> **TASK DETAILS**:
How do the lines below between the ones holding "yellow triangle: (223, 303)" and "pink hexagon: (495, 500)", inclusive, read? Give them again exactly, with no other lines.

(Shape position tracking data)
╭──
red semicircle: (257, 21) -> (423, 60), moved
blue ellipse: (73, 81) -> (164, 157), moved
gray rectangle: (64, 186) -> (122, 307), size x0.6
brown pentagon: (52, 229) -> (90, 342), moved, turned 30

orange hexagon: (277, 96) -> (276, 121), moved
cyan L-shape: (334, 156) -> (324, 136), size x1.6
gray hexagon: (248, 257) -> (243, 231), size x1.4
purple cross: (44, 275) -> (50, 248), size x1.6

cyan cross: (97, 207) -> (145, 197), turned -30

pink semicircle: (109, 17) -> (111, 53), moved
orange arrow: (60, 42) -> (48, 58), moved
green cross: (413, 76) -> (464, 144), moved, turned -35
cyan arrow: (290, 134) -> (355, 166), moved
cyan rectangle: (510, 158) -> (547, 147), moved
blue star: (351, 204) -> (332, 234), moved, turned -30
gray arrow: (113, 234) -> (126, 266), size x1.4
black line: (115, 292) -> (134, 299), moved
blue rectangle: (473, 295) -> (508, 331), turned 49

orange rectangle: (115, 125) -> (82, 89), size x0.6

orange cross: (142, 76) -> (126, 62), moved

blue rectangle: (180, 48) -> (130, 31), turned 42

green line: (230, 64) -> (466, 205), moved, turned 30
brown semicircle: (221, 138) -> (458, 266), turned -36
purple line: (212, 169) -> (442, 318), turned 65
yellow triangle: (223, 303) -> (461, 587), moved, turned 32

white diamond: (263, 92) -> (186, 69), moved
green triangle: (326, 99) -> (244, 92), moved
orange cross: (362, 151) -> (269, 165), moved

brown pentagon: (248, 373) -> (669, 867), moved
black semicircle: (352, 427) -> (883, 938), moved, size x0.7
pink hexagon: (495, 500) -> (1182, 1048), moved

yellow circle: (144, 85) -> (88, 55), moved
╰──
> **ANSWER TO THIS TASK**:
yellow triangle: (223, 303) -> (461, 587), moved, turned 32

white diamond: (263, 92) -> (186, 69), moved
green triangle: (326, 99) -> (244, 92), moved
orange cross: (362, 151) -> (269, 165), moved

brown pentagon: (248, 373) -> (669, 867), moved
black semicircle: (352, 427) -> (883, 938), moved, size x0.7
pink hexagon: (495, 500) -> (1182, 1048), moved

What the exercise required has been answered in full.